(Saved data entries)
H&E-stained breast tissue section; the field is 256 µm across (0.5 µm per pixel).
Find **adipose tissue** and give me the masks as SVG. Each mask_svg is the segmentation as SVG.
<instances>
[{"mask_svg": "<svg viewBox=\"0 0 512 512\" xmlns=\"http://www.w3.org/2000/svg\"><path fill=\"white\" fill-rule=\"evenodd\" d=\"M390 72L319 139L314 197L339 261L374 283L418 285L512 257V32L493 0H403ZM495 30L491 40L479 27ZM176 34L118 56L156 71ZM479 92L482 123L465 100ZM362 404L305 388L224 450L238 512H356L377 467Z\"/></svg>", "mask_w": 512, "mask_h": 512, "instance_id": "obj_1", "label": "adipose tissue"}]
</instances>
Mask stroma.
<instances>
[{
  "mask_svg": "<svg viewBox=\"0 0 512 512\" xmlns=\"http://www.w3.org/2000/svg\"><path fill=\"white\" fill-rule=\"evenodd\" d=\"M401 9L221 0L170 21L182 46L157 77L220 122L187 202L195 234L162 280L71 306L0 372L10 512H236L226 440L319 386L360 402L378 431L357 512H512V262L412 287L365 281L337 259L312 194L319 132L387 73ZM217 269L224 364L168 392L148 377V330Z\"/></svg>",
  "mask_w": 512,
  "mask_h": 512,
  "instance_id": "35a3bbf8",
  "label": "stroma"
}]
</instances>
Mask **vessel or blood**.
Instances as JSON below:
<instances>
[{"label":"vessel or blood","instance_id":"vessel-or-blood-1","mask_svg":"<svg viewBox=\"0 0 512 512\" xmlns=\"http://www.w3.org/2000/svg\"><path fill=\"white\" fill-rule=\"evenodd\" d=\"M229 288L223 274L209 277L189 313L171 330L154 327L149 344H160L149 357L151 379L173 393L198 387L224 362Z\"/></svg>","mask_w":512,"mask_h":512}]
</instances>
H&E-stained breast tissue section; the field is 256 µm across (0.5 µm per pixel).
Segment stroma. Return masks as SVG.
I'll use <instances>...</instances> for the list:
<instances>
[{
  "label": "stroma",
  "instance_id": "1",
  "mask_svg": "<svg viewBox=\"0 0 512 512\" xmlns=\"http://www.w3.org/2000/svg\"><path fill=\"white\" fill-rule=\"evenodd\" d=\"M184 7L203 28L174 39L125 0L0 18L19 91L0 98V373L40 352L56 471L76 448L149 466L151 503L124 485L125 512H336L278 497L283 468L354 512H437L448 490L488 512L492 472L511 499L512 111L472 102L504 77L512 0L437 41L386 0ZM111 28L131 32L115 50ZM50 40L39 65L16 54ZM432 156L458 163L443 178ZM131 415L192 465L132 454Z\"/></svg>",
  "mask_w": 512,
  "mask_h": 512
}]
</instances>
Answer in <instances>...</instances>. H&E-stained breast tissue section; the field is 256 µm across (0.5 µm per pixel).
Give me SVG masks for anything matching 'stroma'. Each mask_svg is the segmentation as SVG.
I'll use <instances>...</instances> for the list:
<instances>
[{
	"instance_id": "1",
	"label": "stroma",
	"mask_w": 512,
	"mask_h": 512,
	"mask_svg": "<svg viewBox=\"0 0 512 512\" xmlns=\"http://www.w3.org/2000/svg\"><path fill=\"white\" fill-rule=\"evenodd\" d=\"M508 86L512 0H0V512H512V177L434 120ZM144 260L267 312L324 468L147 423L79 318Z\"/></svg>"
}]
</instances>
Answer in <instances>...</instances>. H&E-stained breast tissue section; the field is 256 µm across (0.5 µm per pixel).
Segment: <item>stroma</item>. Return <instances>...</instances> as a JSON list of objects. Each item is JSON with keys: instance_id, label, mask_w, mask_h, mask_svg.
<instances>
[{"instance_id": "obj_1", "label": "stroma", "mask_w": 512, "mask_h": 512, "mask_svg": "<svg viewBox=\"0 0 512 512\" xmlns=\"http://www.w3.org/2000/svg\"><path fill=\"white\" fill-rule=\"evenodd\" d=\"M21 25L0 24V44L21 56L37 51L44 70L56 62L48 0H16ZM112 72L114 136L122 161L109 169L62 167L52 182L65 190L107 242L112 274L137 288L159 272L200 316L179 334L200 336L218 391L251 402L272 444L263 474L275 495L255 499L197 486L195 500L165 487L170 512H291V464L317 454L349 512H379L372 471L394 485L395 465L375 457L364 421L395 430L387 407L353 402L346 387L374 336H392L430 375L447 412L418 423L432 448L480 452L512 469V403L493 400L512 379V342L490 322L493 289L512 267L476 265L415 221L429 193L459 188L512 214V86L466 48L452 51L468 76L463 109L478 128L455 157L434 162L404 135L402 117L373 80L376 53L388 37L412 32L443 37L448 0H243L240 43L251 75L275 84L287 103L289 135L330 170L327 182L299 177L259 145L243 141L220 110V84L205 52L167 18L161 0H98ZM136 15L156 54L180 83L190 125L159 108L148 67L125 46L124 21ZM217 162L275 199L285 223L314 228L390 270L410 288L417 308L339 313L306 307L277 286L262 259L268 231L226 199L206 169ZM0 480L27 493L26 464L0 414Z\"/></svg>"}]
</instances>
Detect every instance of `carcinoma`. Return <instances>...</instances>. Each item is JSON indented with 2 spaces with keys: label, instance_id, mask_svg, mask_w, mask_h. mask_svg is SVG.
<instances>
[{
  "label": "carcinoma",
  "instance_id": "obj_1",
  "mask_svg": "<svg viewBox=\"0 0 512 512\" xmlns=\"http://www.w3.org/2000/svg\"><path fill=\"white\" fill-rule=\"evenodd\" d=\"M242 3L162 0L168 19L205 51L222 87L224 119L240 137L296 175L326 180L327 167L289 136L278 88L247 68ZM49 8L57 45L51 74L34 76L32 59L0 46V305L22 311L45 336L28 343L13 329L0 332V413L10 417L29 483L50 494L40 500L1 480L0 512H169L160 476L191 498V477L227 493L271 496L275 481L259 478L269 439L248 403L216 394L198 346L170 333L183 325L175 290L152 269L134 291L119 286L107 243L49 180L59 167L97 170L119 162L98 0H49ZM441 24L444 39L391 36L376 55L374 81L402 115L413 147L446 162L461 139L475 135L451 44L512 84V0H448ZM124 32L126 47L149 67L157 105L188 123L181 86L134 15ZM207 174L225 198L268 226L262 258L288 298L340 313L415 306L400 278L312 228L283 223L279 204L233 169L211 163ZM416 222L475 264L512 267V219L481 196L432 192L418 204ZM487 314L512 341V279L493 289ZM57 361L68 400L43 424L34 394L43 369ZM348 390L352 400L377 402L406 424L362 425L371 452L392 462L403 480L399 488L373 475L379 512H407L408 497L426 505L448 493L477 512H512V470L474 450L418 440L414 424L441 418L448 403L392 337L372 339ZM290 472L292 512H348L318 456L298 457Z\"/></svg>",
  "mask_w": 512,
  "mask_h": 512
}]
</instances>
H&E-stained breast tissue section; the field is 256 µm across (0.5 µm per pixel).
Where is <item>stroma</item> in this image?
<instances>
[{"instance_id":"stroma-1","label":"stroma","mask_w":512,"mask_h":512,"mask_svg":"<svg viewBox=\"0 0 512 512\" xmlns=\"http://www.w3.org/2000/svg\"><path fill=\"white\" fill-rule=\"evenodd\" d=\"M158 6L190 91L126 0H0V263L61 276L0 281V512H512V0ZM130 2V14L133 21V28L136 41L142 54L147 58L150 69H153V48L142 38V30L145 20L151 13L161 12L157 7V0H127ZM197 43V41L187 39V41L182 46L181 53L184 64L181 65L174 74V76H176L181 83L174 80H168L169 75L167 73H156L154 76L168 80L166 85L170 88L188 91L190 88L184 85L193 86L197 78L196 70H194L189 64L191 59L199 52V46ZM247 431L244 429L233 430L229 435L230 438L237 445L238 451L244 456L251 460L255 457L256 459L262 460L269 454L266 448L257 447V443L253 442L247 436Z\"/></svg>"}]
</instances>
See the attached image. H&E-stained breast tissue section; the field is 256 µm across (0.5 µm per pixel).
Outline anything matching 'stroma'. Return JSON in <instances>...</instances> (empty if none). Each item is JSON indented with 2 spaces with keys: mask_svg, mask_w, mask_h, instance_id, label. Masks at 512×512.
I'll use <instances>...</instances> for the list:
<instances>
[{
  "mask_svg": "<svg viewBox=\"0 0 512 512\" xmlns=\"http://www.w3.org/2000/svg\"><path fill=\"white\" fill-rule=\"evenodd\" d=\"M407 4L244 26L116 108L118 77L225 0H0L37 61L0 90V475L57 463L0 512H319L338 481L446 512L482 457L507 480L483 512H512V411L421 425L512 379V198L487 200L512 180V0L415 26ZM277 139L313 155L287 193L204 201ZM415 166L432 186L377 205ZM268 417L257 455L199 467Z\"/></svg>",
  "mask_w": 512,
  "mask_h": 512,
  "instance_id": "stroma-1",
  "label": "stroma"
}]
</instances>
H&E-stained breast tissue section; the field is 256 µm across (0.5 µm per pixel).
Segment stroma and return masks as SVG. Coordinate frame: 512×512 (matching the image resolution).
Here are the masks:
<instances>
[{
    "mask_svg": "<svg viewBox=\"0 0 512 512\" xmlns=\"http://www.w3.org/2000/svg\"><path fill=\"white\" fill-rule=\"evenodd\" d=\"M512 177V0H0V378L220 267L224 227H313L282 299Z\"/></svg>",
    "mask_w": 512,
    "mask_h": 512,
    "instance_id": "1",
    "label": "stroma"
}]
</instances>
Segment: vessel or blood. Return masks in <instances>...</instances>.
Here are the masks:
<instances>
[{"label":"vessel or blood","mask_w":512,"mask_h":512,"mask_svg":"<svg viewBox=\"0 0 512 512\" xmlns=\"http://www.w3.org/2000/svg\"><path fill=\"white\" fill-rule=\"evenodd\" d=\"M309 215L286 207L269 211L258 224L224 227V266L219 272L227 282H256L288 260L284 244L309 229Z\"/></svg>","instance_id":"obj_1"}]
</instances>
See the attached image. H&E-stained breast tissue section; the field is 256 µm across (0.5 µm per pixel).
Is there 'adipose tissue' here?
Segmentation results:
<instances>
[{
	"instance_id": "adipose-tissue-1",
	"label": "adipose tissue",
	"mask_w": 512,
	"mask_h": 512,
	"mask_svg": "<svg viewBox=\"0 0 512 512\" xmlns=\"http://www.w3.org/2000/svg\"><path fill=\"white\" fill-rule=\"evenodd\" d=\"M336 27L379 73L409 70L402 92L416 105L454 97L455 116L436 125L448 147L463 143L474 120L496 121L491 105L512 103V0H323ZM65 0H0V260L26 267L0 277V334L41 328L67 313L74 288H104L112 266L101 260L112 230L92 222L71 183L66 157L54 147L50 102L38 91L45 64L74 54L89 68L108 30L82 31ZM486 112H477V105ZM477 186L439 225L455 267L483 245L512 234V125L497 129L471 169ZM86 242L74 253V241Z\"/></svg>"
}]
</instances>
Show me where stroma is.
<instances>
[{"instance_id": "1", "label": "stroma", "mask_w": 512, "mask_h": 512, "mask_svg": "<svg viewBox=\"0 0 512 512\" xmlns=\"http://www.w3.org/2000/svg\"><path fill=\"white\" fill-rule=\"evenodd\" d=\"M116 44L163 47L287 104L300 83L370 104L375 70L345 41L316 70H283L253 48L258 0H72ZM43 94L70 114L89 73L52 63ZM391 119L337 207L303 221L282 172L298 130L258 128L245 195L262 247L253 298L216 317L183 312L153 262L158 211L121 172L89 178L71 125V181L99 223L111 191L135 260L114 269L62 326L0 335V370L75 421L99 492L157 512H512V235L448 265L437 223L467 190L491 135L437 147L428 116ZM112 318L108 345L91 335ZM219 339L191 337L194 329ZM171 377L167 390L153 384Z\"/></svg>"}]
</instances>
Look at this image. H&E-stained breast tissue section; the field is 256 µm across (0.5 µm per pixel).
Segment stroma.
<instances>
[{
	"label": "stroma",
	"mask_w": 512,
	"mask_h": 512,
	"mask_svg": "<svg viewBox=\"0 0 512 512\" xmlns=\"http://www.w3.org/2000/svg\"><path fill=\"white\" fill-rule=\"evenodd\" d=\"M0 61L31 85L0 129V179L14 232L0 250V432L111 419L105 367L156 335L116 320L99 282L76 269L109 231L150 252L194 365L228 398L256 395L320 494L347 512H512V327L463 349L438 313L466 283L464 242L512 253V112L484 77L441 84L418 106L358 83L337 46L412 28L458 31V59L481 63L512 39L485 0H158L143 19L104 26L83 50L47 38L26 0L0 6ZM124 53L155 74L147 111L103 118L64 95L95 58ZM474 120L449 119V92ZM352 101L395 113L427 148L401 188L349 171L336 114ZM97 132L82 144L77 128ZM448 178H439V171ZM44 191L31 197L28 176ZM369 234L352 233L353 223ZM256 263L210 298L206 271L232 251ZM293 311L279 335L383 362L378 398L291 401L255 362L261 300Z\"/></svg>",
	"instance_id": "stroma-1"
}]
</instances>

EXERCISE DETAILS: Return only the stretch of the material above from the line holding "Show me where stroma is." through the line holding "Look at this", copied exactly.

SOLUTION TO THE PROBLEM:
Show me where stroma is.
<instances>
[{"instance_id": "1", "label": "stroma", "mask_w": 512, "mask_h": 512, "mask_svg": "<svg viewBox=\"0 0 512 512\" xmlns=\"http://www.w3.org/2000/svg\"><path fill=\"white\" fill-rule=\"evenodd\" d=\"M116 44L163 47L287 104L300 83L370 104L375 70L345 41L316 70H283L253 48L258 0H72ZM43 94L70 114L89 73L52 63ZM391 119L337 207L303 221L282 172L298 130L258 128L245 195L262 247L253 298L216 317L183 312L153 262L158 211L121 172L89 178L71 125V181L99 223L111 191L135 260L114 269L62 326L0 335V370L75 421L99 492L157 512H512V235L448 265L437 223L467 190L491 135L437 147L428 116ZM112 318L108 345L91 335ZM219 339L191 337L194 329ZM171 377L167 390L153 384Z\"/></svg>"}]
</instances>
Look at this image. H&E-stained breast tissue section; the field is 256 µm across (0.5 µm per pixel).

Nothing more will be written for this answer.